**Supplied data**.
━━━━━━━━━━━━━━━━━━━━

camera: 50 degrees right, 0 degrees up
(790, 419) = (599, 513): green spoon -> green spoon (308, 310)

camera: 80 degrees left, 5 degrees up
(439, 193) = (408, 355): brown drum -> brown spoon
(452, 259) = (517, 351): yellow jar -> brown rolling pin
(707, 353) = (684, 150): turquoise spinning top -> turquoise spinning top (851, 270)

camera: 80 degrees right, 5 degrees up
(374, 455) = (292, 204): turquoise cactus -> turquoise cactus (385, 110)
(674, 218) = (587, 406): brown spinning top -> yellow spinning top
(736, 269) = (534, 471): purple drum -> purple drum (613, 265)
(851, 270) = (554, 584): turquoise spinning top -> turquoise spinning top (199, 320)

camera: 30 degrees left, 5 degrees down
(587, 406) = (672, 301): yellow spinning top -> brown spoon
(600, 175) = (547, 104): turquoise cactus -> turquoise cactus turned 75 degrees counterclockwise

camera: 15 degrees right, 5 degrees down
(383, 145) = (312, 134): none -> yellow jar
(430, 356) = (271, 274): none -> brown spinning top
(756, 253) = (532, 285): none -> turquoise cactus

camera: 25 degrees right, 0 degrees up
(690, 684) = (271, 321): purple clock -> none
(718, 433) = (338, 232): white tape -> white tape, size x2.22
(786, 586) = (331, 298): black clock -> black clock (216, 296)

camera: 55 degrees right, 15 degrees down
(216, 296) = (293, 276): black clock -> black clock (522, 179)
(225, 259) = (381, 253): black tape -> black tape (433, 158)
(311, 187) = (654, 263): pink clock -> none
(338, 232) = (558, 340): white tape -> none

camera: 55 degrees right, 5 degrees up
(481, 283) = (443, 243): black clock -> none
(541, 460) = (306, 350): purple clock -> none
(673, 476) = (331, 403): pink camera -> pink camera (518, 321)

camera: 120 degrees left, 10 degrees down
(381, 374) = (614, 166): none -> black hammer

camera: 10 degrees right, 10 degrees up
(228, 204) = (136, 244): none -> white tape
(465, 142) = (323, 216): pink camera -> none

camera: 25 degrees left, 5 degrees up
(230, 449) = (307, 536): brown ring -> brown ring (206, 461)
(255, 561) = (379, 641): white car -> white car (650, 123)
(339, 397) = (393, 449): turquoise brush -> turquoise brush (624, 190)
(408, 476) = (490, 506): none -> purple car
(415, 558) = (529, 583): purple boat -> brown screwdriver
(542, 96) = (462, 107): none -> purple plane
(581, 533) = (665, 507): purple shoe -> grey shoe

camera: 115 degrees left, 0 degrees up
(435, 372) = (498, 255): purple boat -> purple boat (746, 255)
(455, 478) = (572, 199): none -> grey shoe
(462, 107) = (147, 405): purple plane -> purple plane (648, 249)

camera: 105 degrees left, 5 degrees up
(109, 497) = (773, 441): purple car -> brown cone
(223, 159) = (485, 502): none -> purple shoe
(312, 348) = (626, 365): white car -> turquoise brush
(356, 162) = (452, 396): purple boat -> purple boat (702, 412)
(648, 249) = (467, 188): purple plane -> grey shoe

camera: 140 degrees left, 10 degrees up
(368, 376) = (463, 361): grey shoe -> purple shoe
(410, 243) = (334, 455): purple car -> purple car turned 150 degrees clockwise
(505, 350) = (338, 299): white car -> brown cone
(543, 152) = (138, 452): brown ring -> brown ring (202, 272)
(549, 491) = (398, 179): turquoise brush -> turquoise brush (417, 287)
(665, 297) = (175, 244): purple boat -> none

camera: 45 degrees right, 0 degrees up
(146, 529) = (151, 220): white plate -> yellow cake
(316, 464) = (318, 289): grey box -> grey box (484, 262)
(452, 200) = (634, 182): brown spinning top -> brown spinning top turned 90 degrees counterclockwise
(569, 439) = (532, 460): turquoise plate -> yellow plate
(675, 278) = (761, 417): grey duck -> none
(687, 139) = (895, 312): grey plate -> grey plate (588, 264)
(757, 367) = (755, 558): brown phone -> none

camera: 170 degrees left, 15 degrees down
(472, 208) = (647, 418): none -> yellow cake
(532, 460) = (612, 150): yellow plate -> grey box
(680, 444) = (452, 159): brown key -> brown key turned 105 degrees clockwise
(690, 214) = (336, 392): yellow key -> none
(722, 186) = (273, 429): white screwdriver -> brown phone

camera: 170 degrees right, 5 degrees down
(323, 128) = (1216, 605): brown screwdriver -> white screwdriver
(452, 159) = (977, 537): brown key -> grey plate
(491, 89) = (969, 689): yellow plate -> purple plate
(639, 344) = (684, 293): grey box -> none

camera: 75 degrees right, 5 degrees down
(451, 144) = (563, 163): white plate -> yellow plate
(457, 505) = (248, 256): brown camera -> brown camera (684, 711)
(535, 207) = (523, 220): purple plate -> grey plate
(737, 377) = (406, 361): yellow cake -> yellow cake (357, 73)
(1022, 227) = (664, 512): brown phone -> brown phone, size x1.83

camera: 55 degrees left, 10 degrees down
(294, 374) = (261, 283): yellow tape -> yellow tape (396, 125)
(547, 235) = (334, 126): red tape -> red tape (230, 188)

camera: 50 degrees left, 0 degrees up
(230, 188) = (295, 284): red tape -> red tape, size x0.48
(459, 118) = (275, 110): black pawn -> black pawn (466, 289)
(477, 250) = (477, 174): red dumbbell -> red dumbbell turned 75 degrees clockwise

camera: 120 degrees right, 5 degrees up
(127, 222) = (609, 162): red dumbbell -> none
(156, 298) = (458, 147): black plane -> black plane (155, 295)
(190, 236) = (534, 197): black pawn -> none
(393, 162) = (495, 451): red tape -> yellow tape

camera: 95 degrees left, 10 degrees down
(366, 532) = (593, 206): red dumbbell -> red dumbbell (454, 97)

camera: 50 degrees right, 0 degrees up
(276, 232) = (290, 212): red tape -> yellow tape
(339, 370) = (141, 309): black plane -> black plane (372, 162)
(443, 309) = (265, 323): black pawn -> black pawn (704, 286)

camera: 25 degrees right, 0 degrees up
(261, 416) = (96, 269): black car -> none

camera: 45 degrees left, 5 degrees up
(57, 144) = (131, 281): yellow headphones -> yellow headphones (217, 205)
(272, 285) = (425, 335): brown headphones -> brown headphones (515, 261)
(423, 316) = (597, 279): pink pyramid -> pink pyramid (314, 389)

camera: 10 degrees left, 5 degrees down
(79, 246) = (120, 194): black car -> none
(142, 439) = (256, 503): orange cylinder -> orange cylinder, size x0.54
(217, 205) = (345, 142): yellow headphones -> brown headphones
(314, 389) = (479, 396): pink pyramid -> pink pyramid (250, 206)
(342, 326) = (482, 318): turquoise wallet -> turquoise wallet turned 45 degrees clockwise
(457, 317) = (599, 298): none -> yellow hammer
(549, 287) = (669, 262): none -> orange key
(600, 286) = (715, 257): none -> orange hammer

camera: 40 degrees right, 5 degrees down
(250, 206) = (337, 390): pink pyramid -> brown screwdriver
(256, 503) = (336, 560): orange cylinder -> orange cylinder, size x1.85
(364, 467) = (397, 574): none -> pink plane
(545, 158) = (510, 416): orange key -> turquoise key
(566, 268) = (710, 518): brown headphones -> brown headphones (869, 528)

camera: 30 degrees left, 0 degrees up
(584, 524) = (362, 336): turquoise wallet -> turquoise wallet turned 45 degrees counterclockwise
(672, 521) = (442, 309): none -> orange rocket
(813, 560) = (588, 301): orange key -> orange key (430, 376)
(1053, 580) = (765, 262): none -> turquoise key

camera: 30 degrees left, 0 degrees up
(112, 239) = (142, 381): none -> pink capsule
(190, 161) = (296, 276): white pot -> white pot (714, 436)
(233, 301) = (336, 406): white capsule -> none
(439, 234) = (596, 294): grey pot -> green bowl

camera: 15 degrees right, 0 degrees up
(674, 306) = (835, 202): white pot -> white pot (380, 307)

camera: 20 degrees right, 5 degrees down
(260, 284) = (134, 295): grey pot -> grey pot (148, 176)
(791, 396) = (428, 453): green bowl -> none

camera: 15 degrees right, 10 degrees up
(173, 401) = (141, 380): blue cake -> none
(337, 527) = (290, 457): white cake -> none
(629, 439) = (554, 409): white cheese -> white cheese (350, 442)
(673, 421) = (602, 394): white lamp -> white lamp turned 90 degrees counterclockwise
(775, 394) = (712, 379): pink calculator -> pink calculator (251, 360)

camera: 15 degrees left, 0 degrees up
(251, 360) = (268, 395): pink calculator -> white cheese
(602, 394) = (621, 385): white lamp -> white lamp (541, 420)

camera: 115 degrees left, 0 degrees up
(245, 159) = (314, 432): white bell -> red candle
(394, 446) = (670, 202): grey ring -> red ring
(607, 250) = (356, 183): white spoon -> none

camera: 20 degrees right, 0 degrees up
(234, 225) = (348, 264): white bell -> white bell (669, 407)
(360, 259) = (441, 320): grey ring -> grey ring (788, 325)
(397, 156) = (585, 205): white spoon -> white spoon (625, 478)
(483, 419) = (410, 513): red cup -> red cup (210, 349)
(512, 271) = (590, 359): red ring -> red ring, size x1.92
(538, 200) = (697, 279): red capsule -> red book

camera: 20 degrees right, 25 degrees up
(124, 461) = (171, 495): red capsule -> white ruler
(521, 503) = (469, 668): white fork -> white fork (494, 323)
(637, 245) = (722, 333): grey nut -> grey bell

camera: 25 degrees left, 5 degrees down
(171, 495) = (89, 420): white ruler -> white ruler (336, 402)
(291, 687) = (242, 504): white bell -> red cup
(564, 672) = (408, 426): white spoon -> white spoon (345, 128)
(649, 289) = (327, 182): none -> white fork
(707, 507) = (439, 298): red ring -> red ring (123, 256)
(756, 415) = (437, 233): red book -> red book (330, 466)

━━━━━━━━━━━━━━━━━━━━

**Task item**. From the data above, return every line from the line that has "(383, 145) = (312, 134): none -> yellow jar" up to and including the line that has "(216, 296) = (293, 276): black", exactly.

**Expected answer**.
(383, 145) = (312, 134): none -> yellow jar
(430, 356) = (271, 274): none -> brown spinning top
(756, 253) = (532, 285): none -> turquoise cactus

camera: 25 degrees right, 0 degrees up
(690, 684) = (271, 321): purple clock -> none
(718, 433) = (338, 232): white tape -> white tape, size x2.22
(786, 586) = (331, 298): black clock -> black clock (216, 296)

camera: 55 degrees right, 15 degrees down
(216, 296) = (293, 276): black clock -> black clock (522, 179)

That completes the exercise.